Work to complete:
Each line below from the one containing "to (448, 184)" through the one containing "(schwarz) (469, 421)" is to be given again exactly, and no line outside that span.

Supplied data:
────
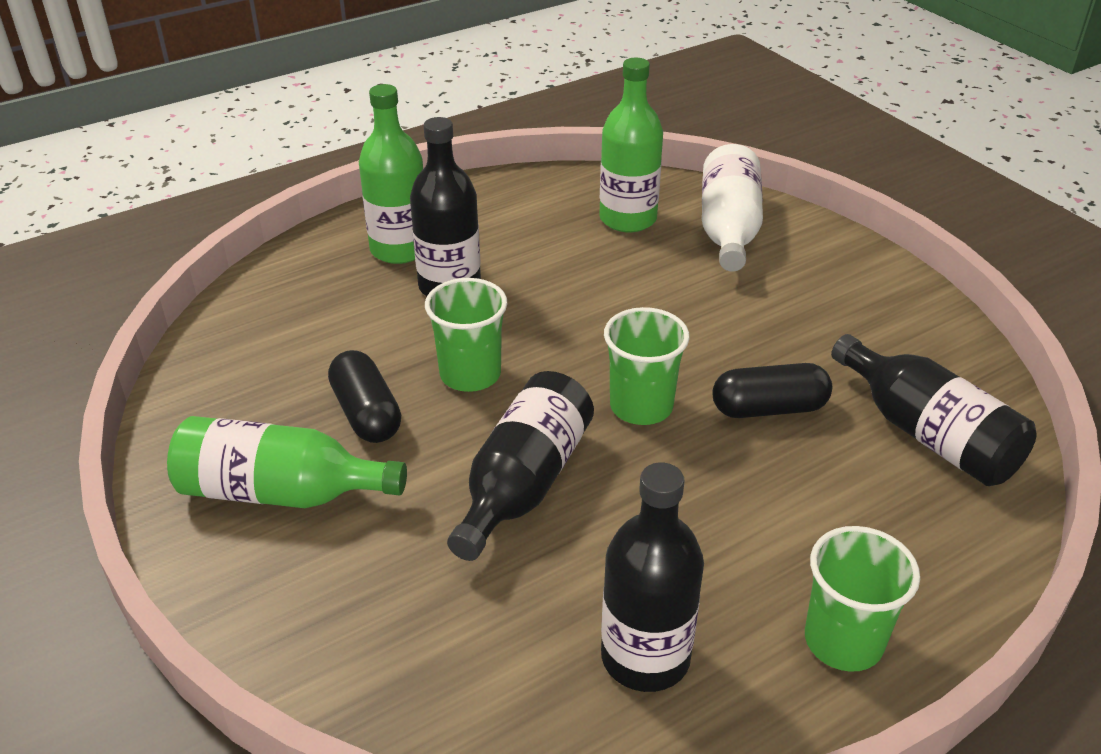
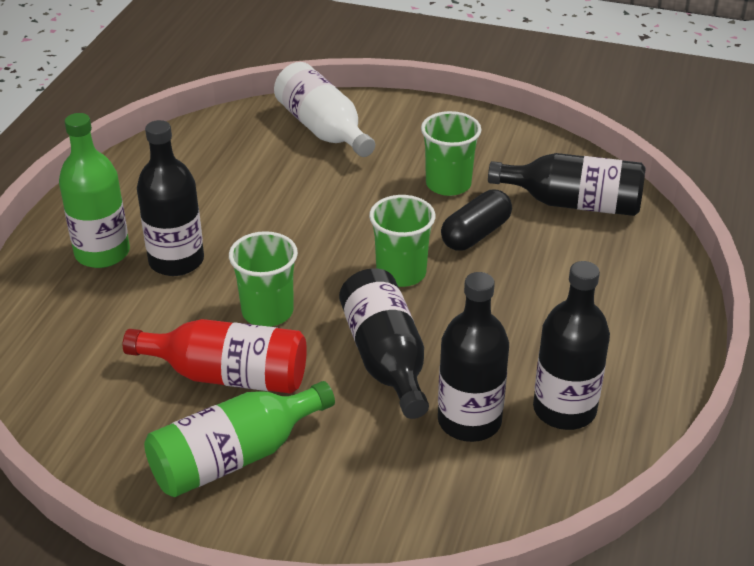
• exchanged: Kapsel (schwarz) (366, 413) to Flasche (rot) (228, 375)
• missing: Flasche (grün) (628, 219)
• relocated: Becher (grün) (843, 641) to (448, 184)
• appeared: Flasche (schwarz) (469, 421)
────
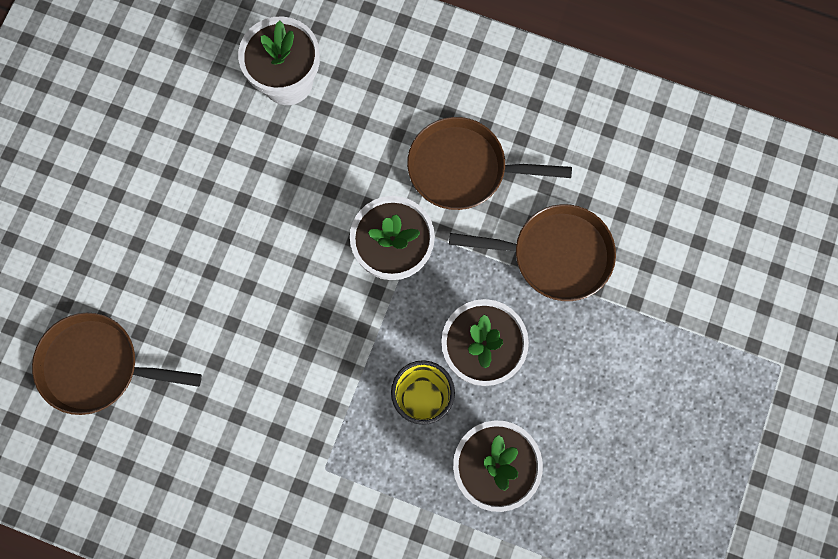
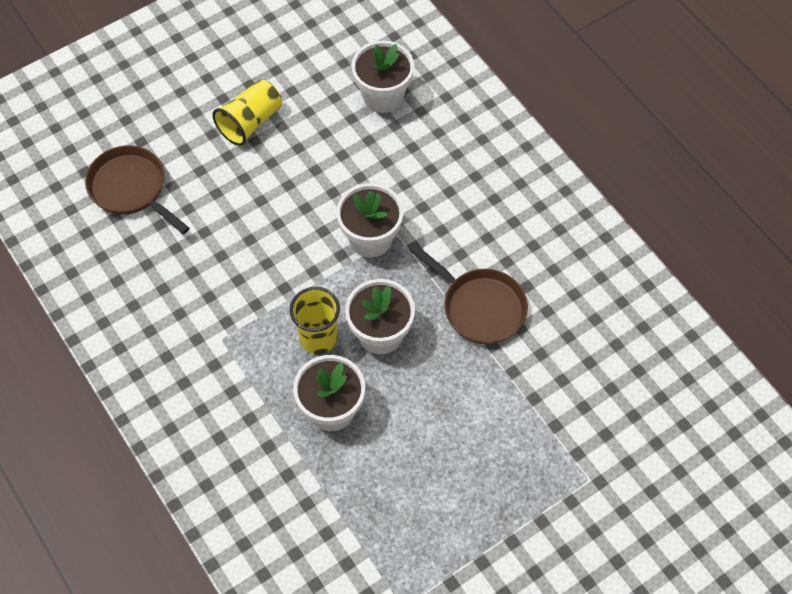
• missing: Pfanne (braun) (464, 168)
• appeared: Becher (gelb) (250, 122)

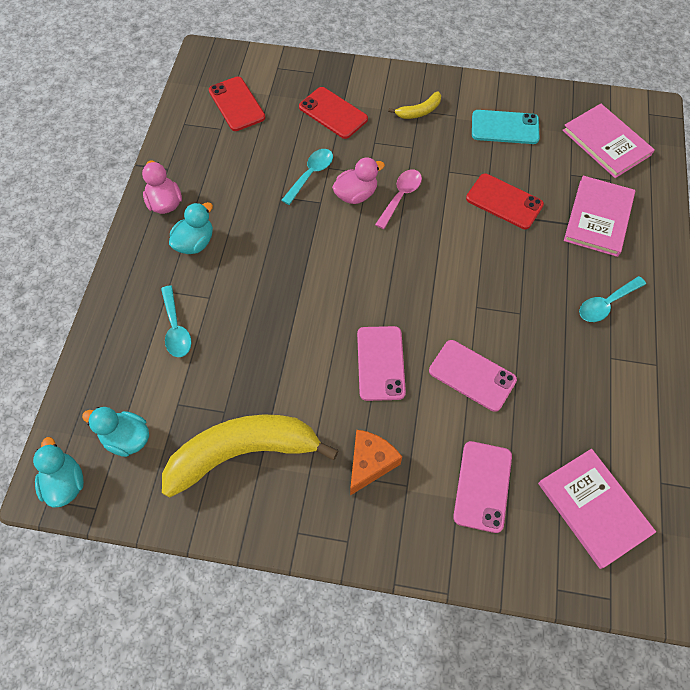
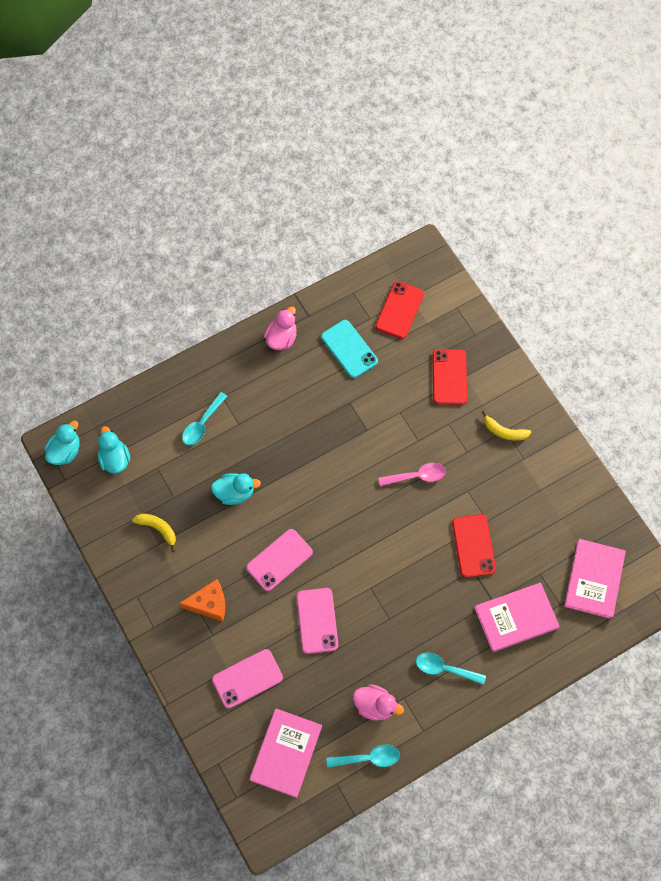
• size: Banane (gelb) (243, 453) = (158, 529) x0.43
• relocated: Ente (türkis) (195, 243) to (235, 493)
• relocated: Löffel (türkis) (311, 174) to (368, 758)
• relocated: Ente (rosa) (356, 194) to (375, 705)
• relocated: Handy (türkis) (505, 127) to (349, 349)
────
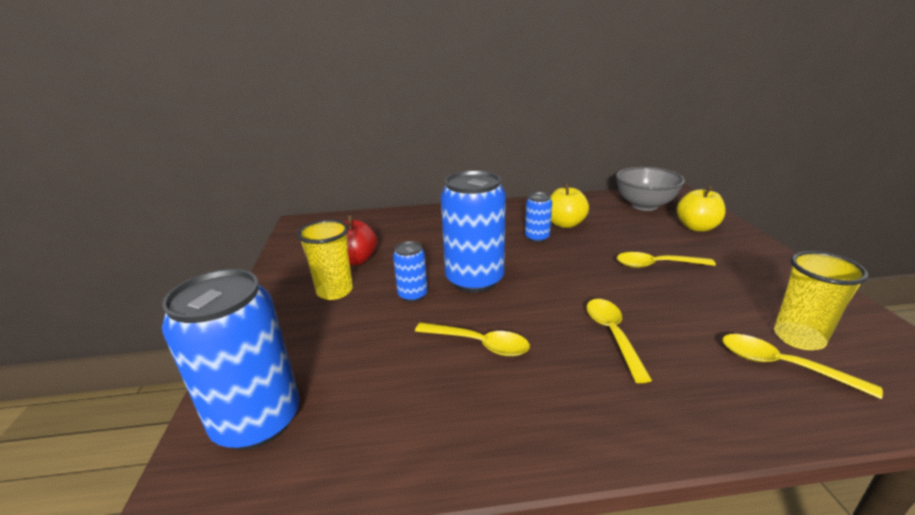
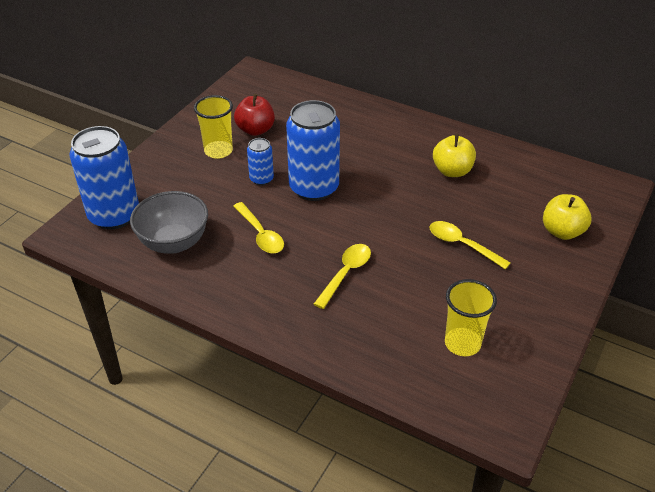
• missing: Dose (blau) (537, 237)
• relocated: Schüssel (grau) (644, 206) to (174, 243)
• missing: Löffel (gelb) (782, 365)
────
Task answer:
• relocated: Becher (grün) (843, 641) to (448, 184)
• appeared: Flasche (schwarz) (469, 421)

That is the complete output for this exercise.